ASSIGNED TASK
Print the listing below again from the line that contains "turquoise spoon: 5 -> 7" onward, keeping every line exact and leaving out the lines before it.

-------

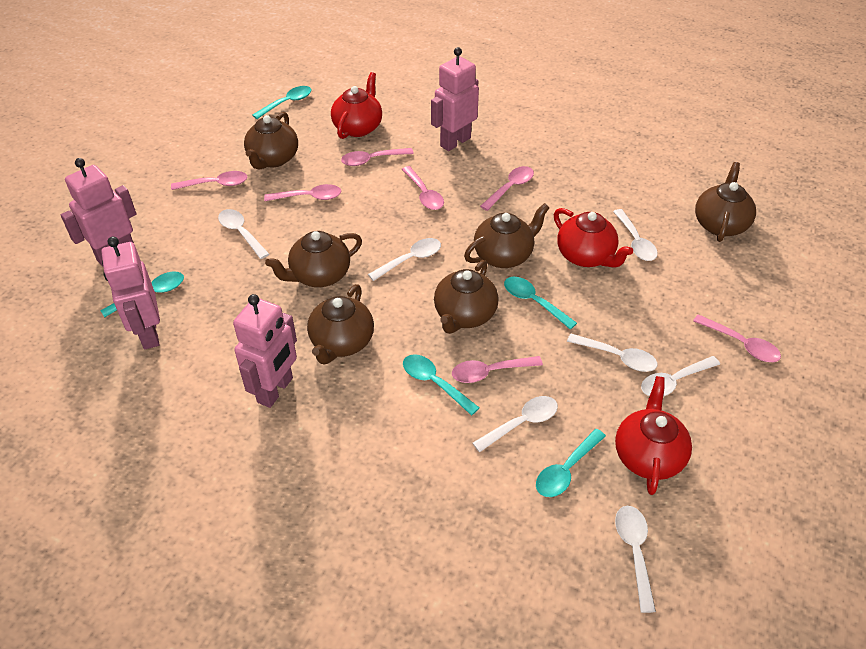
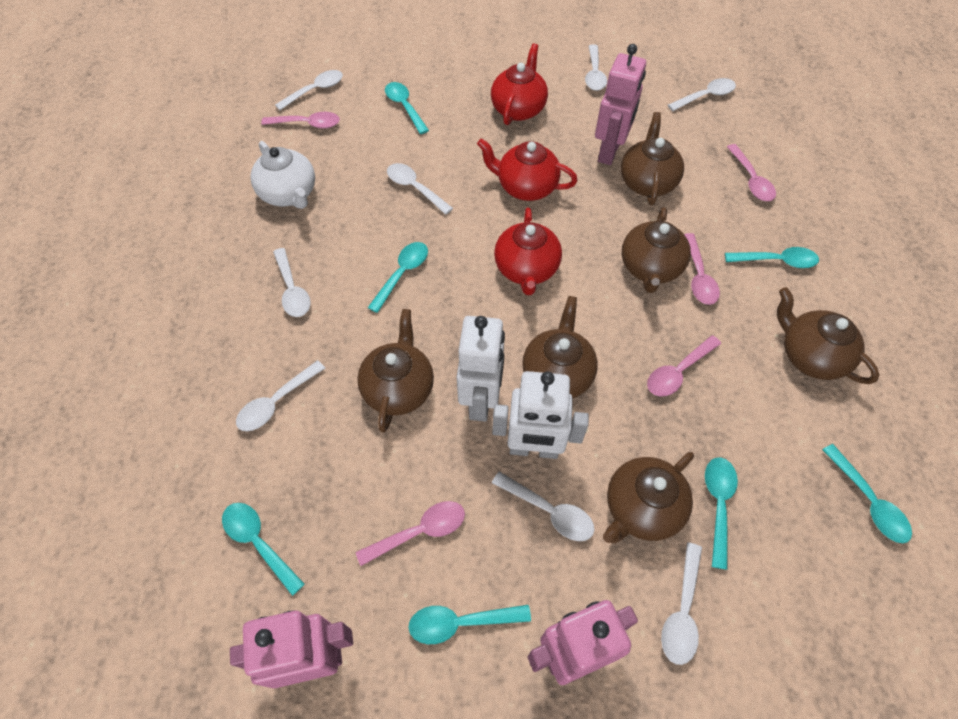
pink robot: 4 -> 3
pink spoon: 7 -> 5
turquoise spoon: 5 -> 7
white robot: 0 -> 2
white spoon: 7 -> 8
white teapot: 0 -> 1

-------

RESPONSE
turquoise spoon: 5 -> 7
white robot: 0 -> 2
white spoon: 7 -> 8
white teapot: 0 -> 1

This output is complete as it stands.